DATA FOR REVIEW
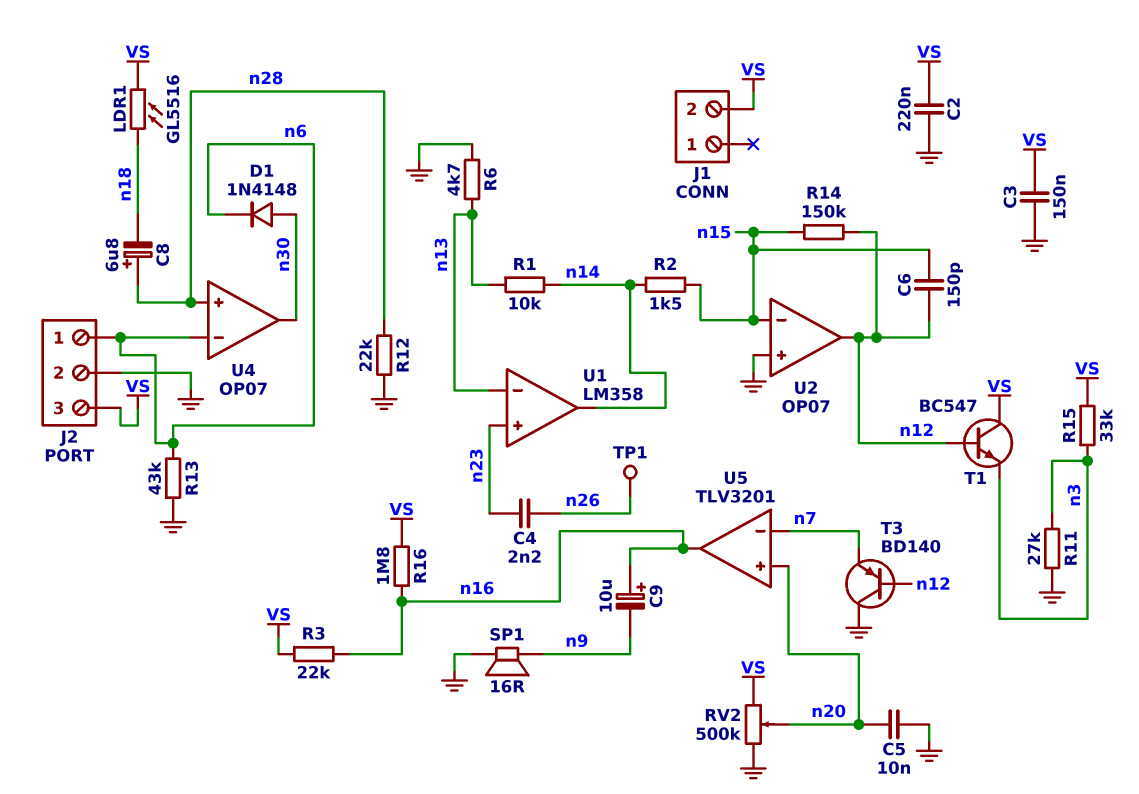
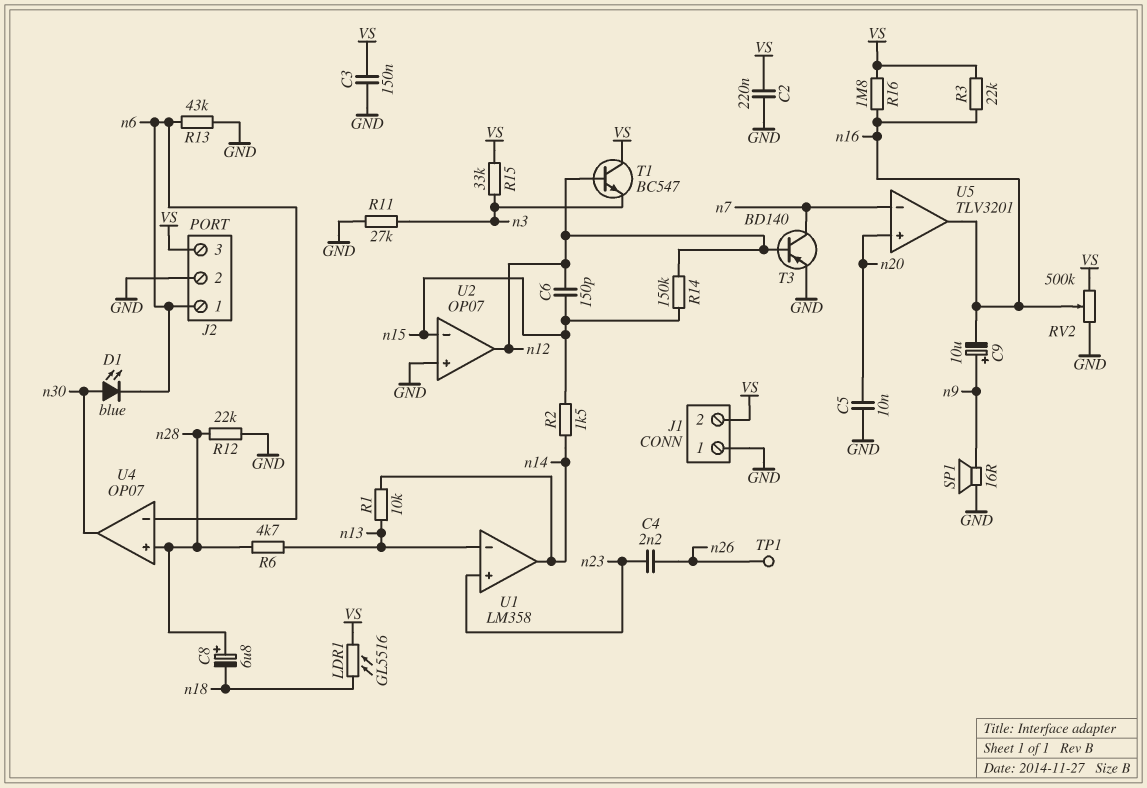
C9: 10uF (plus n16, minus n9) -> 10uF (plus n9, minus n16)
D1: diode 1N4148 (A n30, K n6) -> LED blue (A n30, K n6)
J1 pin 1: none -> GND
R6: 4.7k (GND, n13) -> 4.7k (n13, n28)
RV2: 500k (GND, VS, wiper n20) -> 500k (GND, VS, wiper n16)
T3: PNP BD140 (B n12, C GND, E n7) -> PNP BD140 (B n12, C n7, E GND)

PROBLEM
Reproduce exactly the lines from the one containing "J1 pin 1: none -> GND" through the last line of the records above, including both, and nothing else.

YOUR RESPONSE
J1 pin 1: none -> GND
R6: 4.7k (GND, n13) -> 4.7k (n13, n28)
RV2: 500k (GND, VS, wiper n20) -> 500k (GND, VS, wiper n16)
T3: PNP BD140 (B n12, C GND, E n7) -> PNP BD140 (B n12, C n7, E GND)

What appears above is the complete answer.